- **Directions for this task**
Below this line is a listing that includes pictures. Copy exactly, and only, the lines from the one containing "blue rectangle: (48, 95) -> (85, 71), moved" through the one containing "black line: (67, 72) -> (115, 88), turned 56"; the pictures do not go in the copy.

▼▼▼

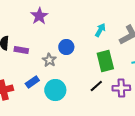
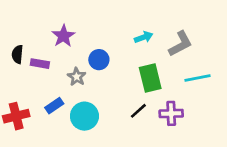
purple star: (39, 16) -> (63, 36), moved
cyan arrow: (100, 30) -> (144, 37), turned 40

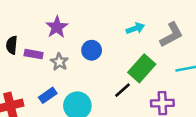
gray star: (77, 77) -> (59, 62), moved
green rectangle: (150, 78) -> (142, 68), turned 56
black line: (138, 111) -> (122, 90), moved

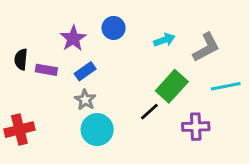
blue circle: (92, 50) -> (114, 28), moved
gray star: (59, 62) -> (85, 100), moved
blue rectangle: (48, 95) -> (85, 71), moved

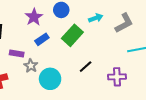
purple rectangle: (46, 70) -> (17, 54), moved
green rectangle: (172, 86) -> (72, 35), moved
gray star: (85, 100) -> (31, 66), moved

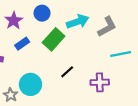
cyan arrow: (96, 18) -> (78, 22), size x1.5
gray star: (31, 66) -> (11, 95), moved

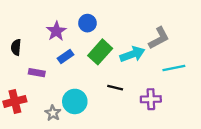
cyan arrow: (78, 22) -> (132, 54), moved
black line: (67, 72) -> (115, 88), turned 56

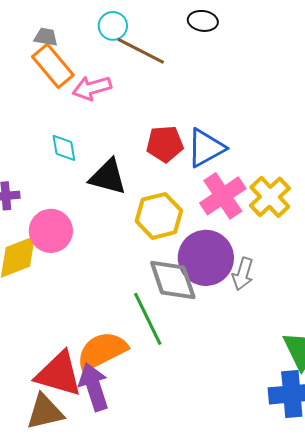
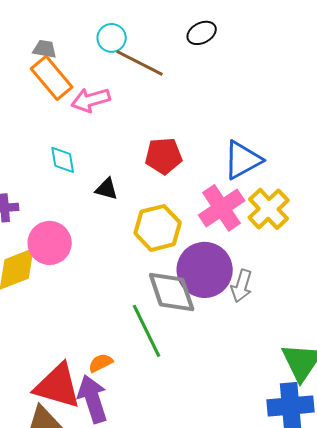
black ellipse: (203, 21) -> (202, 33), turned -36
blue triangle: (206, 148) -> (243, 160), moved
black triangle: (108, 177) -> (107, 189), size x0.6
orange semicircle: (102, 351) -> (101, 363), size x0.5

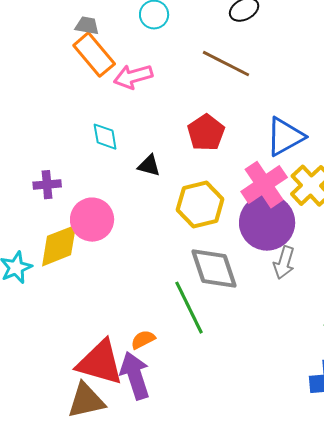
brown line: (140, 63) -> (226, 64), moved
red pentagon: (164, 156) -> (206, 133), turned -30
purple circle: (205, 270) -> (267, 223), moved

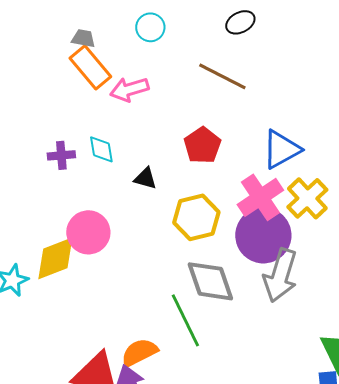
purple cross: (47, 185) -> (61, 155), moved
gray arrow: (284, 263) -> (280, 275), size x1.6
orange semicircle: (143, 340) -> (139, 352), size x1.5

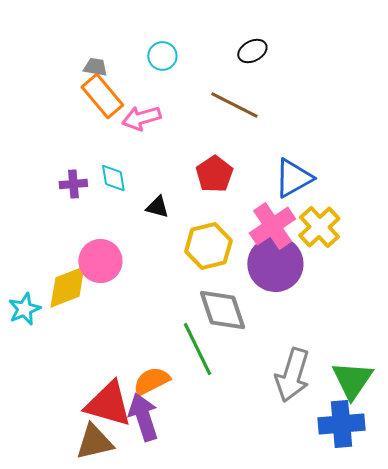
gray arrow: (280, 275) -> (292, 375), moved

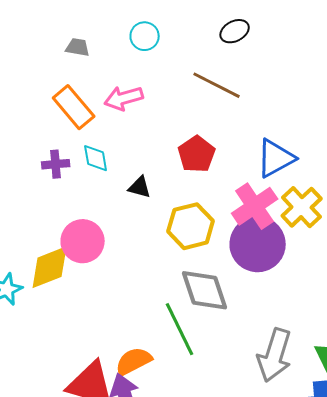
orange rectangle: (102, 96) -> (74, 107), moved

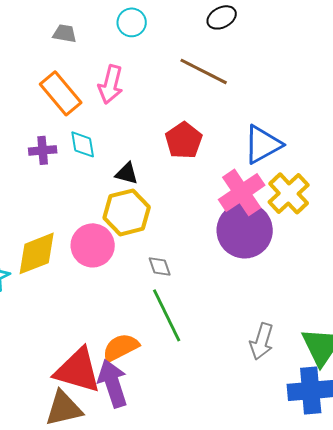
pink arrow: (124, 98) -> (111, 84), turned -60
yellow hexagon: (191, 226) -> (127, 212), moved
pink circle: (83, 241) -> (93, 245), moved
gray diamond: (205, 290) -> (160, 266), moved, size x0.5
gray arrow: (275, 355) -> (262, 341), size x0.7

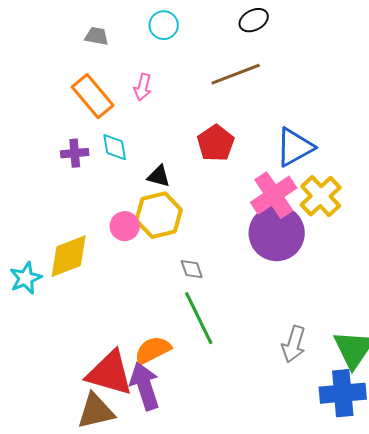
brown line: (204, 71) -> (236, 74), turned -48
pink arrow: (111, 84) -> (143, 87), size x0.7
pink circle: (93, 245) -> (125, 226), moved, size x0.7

▲▲▲

- **Finished exercise**
blue rectangle: (48, 95) -> (85, 71), moved

purple rectangle: (46, 70) -> (17, 54), moved
green rectangle: (172, 86) -> (72, 35), moved
gray star: (85, 100) -> (31, 66), moved

cyan arrow: (96, 18) -> (78, 22), size x1.5
gray star: (31, 66) -> (11, 95), moved

cyan arrow: (78, 22) -> (132, 54), moved
black line: (67, 72) -> (115, 88), turned 56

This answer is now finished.